— start —

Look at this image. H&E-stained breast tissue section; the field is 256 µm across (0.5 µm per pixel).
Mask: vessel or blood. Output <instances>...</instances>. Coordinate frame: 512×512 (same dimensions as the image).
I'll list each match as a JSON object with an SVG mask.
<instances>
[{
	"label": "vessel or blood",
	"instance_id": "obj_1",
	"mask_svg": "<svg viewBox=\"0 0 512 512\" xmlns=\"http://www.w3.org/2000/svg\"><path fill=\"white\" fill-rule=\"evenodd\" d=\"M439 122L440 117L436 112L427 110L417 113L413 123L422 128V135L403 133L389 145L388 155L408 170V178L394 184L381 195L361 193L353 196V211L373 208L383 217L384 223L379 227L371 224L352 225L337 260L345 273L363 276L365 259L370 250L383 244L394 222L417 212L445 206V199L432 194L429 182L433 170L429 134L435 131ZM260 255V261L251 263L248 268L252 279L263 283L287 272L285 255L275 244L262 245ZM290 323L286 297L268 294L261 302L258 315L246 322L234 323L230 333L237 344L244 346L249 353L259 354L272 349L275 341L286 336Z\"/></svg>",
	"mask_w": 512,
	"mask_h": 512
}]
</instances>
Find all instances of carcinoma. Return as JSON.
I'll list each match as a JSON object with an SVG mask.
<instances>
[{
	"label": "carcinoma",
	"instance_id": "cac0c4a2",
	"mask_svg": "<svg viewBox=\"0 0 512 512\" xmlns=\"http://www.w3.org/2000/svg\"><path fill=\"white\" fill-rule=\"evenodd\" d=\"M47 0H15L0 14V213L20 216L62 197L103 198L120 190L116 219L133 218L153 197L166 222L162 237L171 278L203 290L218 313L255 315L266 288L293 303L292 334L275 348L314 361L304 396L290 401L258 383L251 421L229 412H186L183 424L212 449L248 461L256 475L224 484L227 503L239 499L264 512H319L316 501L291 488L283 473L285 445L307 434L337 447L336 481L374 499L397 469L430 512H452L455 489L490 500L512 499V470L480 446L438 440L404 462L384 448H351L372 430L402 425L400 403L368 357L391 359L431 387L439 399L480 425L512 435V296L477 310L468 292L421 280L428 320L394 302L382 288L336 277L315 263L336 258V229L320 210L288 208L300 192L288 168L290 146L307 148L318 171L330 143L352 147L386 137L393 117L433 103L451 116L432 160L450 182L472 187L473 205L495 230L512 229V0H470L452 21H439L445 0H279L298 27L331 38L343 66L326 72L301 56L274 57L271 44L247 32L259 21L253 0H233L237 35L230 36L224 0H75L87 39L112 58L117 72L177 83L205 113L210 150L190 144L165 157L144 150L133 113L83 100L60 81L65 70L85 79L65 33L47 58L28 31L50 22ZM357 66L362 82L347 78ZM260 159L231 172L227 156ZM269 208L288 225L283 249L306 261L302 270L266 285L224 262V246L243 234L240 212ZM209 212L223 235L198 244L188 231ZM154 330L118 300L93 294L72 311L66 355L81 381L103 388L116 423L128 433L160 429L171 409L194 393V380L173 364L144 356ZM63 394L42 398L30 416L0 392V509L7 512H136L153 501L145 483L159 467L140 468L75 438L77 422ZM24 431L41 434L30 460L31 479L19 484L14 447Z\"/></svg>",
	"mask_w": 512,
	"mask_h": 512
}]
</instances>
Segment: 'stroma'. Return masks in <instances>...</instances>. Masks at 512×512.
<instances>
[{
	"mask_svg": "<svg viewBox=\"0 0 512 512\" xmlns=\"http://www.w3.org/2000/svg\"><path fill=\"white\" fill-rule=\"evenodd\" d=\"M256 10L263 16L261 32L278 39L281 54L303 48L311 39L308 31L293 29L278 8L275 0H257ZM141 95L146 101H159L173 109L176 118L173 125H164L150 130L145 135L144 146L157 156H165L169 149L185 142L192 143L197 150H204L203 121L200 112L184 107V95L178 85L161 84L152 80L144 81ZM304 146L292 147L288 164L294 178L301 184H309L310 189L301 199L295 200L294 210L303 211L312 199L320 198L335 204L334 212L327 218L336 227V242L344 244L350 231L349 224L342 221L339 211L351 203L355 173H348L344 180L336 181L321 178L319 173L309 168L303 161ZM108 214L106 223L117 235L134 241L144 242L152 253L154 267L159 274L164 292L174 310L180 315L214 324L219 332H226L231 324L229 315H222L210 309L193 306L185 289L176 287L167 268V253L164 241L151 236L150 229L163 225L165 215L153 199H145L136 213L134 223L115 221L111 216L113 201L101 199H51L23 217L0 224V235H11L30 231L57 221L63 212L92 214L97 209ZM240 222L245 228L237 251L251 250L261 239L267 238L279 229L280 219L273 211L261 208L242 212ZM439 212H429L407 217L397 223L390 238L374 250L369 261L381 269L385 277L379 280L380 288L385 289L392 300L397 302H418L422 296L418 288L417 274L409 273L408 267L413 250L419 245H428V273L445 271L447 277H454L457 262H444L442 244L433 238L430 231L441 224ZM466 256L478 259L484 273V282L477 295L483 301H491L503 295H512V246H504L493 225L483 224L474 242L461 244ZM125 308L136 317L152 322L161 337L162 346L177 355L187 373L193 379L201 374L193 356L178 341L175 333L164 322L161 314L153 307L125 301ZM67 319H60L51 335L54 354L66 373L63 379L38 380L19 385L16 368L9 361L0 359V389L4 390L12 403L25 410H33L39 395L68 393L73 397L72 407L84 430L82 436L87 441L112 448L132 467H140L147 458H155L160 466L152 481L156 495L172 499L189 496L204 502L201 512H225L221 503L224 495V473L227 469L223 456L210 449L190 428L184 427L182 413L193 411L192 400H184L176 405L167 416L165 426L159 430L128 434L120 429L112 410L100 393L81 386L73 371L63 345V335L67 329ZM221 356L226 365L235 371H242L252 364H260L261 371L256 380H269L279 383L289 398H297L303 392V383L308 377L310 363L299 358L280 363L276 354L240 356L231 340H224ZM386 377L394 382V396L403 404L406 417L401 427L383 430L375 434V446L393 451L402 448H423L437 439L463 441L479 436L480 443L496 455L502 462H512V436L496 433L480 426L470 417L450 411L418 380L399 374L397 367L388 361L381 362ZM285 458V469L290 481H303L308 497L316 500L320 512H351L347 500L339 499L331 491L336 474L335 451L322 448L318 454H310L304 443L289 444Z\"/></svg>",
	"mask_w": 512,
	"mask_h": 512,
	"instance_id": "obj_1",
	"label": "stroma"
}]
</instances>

— end —

§ Task requirements: Look through the entries above. Extract each line with the word "stroma".

§ Answer to the task:
Segment: 'stroma'. Return masks in <instances>...</instances>. Masks at 512×512.
	"label": "stroma"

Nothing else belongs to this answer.